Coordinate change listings
==*==

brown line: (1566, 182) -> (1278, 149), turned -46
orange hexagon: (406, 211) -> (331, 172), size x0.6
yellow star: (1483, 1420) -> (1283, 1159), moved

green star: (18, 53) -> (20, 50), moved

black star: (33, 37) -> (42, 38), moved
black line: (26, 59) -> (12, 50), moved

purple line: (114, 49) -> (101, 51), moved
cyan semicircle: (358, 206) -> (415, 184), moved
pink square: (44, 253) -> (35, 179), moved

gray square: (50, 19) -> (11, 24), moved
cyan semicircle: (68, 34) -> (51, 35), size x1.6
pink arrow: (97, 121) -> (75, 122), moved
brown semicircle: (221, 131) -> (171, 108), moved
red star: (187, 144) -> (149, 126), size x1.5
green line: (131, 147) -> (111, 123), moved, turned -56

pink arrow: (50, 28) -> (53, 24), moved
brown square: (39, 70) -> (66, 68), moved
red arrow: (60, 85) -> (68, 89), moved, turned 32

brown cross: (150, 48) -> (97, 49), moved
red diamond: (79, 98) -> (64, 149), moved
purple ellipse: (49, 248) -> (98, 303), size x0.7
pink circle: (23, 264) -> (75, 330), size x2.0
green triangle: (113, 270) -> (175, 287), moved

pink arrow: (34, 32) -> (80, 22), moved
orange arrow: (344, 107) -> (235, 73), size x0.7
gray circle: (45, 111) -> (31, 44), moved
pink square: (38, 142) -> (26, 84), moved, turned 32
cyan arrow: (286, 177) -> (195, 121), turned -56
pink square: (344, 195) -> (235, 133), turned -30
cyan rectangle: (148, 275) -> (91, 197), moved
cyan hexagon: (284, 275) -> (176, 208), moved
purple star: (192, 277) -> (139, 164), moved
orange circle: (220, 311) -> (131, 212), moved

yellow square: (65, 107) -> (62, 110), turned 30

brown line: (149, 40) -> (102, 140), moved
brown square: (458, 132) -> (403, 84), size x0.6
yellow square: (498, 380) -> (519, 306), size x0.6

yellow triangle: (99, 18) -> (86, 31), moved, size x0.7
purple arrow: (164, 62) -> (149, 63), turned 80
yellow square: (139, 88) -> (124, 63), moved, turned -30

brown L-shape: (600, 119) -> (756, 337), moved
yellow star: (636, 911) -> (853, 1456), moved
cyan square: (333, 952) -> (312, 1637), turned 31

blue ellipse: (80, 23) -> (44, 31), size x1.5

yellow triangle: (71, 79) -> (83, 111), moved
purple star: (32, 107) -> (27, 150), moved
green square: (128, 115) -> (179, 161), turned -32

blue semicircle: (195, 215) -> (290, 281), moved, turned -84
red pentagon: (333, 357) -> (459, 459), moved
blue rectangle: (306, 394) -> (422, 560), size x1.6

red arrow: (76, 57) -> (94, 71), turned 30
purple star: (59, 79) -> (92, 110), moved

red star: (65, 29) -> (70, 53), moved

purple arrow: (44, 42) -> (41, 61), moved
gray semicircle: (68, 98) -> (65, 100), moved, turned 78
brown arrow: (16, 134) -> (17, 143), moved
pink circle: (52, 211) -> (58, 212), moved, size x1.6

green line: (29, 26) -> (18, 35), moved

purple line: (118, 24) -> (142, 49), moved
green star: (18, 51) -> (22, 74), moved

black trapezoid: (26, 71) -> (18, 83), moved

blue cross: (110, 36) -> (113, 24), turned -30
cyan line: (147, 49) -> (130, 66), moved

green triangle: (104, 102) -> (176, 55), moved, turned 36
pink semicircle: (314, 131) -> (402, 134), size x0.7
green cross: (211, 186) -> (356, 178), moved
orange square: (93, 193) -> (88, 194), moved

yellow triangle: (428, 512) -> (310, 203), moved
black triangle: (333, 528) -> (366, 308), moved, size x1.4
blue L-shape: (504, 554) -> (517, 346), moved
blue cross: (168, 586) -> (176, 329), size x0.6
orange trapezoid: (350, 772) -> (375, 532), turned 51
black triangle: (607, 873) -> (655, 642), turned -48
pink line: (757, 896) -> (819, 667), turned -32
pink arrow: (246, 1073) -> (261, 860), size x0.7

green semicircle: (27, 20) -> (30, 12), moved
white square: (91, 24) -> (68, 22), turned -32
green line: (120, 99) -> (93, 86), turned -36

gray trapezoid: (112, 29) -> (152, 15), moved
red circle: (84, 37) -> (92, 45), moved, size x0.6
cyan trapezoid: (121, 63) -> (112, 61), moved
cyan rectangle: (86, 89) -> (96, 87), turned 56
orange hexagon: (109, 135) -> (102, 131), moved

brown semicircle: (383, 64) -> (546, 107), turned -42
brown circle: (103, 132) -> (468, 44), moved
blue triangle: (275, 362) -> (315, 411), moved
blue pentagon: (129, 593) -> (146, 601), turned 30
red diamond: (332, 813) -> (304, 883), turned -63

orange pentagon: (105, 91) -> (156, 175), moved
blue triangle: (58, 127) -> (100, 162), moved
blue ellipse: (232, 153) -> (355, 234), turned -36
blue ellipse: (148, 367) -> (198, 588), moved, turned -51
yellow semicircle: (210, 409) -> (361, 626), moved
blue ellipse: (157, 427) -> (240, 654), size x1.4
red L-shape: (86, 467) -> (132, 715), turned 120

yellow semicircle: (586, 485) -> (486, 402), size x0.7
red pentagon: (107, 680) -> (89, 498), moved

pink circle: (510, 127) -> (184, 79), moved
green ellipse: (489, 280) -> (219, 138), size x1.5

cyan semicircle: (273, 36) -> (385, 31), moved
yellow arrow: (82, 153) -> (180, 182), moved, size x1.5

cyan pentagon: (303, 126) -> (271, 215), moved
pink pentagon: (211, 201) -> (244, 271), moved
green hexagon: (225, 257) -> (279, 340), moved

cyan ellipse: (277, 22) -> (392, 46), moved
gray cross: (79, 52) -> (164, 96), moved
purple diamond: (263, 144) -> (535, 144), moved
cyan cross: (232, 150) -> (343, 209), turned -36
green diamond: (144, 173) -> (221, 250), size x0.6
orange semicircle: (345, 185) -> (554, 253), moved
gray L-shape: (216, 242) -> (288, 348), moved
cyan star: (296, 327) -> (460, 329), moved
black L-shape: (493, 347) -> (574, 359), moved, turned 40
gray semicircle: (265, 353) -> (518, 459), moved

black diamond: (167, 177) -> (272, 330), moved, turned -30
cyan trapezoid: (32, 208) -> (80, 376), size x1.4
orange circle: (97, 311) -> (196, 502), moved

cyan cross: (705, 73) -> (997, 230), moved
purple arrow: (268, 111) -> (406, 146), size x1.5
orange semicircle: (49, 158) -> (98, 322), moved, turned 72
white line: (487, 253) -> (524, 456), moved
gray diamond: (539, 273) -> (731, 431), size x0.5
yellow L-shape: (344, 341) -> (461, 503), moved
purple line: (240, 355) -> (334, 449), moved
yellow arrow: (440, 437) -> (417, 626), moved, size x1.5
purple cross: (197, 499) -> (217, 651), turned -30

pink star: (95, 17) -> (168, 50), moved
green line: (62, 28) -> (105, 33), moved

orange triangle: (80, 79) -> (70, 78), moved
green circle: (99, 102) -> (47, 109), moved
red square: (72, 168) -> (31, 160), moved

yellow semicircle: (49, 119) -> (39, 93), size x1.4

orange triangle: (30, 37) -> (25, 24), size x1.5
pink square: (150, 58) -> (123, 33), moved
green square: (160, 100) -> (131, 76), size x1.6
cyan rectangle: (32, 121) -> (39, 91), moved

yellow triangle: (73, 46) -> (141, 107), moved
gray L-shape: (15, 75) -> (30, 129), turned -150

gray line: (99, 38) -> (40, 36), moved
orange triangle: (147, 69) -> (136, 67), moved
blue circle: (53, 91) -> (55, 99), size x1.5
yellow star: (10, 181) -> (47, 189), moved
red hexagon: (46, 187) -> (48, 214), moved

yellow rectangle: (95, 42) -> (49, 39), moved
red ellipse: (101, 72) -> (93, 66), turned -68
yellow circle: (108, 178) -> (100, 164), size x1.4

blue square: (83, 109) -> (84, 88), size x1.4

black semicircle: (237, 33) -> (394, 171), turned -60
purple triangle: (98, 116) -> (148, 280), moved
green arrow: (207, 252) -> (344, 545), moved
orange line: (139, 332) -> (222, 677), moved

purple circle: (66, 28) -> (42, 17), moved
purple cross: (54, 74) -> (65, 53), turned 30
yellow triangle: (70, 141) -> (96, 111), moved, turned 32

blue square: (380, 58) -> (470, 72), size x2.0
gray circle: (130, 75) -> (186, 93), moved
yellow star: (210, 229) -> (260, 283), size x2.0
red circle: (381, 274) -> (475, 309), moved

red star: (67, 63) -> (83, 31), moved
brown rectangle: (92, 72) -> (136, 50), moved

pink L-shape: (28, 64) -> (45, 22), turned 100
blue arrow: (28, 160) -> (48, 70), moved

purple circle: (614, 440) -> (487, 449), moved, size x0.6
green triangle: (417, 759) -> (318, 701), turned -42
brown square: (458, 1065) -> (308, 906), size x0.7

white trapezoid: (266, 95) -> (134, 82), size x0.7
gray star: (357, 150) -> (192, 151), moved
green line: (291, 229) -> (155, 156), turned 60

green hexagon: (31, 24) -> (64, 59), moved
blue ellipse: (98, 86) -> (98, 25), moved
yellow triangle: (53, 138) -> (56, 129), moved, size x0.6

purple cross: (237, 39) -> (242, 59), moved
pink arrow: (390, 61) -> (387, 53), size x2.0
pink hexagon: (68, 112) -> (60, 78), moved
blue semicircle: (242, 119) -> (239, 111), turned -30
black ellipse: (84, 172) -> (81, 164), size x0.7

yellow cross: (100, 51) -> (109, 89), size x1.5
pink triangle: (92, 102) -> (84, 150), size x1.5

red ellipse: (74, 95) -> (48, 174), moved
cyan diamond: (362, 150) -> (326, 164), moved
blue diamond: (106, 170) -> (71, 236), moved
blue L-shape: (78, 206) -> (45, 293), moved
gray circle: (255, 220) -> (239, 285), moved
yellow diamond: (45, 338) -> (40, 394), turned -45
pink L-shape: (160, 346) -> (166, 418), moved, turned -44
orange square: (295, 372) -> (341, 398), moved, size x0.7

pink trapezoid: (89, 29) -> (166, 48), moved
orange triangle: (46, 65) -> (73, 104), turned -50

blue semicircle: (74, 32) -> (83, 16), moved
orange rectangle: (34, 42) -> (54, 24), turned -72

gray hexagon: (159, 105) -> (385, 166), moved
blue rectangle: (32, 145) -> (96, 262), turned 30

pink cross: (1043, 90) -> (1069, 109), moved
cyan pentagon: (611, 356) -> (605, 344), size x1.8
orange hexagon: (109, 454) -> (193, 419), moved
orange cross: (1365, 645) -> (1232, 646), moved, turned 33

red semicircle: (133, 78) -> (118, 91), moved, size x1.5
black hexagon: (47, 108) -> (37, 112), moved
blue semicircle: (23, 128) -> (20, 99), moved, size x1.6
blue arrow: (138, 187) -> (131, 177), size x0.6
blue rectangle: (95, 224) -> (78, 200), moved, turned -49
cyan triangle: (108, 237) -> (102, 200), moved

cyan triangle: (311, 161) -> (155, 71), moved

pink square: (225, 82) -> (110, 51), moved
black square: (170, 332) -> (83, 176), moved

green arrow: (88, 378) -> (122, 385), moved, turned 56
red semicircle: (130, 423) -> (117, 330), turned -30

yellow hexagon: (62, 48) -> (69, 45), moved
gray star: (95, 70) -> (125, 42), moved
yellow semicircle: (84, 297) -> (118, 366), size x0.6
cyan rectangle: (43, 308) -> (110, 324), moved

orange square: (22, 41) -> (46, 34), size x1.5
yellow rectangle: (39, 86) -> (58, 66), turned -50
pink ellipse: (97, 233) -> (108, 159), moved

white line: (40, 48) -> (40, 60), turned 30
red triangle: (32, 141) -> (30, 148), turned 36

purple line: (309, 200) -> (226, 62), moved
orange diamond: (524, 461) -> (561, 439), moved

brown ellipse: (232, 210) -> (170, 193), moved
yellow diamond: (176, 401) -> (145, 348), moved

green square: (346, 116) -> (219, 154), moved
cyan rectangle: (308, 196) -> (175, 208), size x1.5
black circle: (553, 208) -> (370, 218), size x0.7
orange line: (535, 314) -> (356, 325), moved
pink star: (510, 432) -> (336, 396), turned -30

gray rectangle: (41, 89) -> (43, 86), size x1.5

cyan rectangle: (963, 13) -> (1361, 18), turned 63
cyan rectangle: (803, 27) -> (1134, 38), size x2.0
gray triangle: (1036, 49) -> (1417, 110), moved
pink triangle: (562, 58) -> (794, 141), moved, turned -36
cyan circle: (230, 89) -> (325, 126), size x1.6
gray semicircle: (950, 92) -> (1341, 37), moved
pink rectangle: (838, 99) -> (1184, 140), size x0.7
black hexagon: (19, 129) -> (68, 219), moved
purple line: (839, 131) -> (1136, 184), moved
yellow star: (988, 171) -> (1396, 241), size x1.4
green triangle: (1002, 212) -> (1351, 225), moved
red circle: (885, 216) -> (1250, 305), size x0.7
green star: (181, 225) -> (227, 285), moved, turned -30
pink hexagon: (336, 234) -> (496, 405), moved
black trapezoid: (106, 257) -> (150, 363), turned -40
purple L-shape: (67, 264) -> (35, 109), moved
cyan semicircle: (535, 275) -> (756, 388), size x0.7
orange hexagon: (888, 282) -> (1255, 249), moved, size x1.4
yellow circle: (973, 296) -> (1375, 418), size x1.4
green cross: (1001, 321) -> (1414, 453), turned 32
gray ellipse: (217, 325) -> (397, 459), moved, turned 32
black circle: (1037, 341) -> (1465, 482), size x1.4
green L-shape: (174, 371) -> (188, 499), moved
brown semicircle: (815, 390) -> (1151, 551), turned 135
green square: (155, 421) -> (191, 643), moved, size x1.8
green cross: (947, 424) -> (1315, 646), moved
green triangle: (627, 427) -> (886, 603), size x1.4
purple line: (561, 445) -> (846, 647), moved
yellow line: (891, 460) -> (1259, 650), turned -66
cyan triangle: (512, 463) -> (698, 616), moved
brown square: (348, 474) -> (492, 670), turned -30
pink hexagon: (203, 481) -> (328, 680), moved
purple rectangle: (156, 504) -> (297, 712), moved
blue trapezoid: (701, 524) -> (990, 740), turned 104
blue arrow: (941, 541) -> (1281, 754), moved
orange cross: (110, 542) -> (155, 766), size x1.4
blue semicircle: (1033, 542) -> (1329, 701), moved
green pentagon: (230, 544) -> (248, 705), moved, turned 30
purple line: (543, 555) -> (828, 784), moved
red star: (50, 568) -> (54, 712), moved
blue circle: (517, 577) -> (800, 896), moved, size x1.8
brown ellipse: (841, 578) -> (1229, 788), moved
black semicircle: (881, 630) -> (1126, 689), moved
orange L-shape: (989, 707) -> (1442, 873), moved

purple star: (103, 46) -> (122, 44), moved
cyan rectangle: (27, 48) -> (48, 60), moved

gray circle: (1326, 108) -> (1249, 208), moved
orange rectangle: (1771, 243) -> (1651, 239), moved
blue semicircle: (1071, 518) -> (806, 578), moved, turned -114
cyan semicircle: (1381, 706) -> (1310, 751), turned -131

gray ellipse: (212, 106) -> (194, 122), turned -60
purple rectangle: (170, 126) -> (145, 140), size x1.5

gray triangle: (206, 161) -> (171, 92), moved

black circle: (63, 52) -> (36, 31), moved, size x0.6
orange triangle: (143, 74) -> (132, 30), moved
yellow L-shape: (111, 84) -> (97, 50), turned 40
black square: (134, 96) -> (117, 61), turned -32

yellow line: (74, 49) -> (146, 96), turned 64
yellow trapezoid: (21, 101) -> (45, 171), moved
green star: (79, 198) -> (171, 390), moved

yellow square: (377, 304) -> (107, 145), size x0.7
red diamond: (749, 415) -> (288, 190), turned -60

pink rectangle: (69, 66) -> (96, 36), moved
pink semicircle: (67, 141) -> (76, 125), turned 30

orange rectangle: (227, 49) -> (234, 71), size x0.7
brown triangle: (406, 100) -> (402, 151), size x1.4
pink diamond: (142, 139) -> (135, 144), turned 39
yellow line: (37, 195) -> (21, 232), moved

==*==

Problem statement: In the entries above, find the line with "green triangle: (104, 102)" and the line with "green diamond: (144, 173)", then set down exactly those two and every line between them, nothing else.

Response to this exercise:
green triangle: (104, 102) -> (176, 55), moved, turned 36
pink semicircle: (314, 131) -> (402, 134), size x0.7
green cross: (211, 186) -> (356, 178), moved
orange square: (93, 193) -> (88, 194), moved

yellow triangle: (428, 512) -> (310, 203), moved
black triangle: (333, 528) -> (366, 308), moved, size x1.4
blue L-shape: (504, 554) -> (517, 346), moved
blue cross: (168, 586) -> (176, 329), size x0.6
orange trapezoid: (350, 772) -> (375, 532), turned 51
black triangle: (607, 873) -> (655, 642), turned -48
pink line: (757, 896) -> (819, 667), turned -32
pink arrow: (246, 1073) -> (261, 860), size x0.7

green semicircle: (27, 20) -> (30, 12), moved
white square: (91, 24) -> (68, 22), turned -32
green line: (120, 99) -> (93, 86), turned -36

gray trapezoid: (112, 29) -> (152, 15), moved
red circle: (84, 37) -> (92, 45), moved, size x0.6
cyan trapezoid: (121, 63) -> (112, 61), moved
cyan rectangle: (86, 89) -> (96, 87), turned 56
orange hexagon: (109, 135) -> (102, 131), moved

brown semicircle: (383, 64) -> (546, 107), turned -42
brown circle: (103, 132) -> (468, 44), moved
blue triangle: (275, 362) -> (315, 411), moved
blue pentagon: (129, 593) -> (146, 601), turned 30
red diamond: (332, 813) -> (304, 883), turned -63

orange pentagon: (105, 91) -> (156, 175), moved
blue triangle: (58, 127) -> (100, 162), moved
blue ellipse: (232, 153) -> (355, 234), turned -36
blue ellipse: (148, 367) -> (198, 588), moved, turned -51
yellow semicircle: (210, 409) -> (361, 626), moved
blue ellipse: (157, 427) -> (240, 654), size x1.4
red L-shape: (86, 467) -> (132, 715), turned 120

yellow semicircle: (586, 485) -> (486, 402), size x0.7
red pentagon: (107, 680) -> (89, 498), moved

pink circle: (510, 127) -> (184, 79), moved
green ellipse: (489, 280) -> (219, 138), size x1.5

cyan semicircle: (273, 36) -> (385, 31), moved
yellow arrow: (82, 153) -> (180, 182), moved, size x1.5

cyan pentagon: (303, 126) -> (271, 215), moved
pink pentagon: (211, 201) -> (244, 271), moved
green hexagon: (225, 257) -> (279, 340), moved

cyan ellipse: (277, 22) -> (392, 46), moved
gray cross: (79, 52) -> (164, 96), moved
purple diamond: (263, 144) -> (535, 144), moved
cyan cross: (232, 150) -> (343, 209), turned -36
green diamond: (144, 173) -> (221, 250), size x0.6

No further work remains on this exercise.